(Recorded data)
• • • •

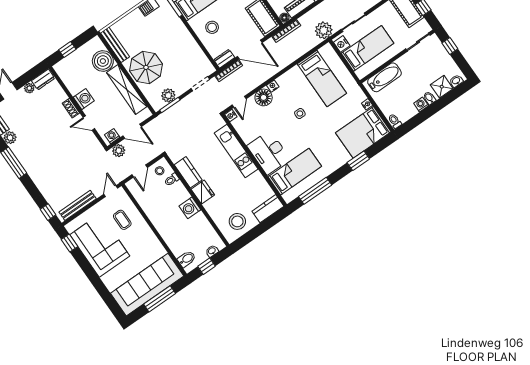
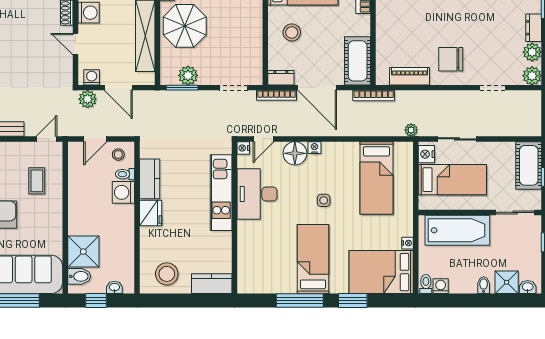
floor lamp: (284, 18) -> (382, 79), removed
plant: (324, 30) -> (411, 130), width x0.53, depth x0.53
bathtub: (384, 77) -> (457, 230), width x1.36, depth x1.36
washing machine: (421, 105) -> (441, 286), moved
desk: (269, 153) -> (257, 194), moved
bed: (295, 172) -> (313, 259), moved, turned -90
window: (315, 191) -> (300, 301), moved
washing machine: (190, 208) -> (123, 192), moved
shower: (179, 243) -> (83, 252), added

• • • •

* YOUR ASSIGNMENT
Beginning with the line that has "washing machine: (190, 208)", set down every line of the entries above through the final one, unchanged.

* REPLY TO THE TASK
washing machine: (190, 208) -> (123, 192), moved
shower: (179, 243) -> (83, 252), added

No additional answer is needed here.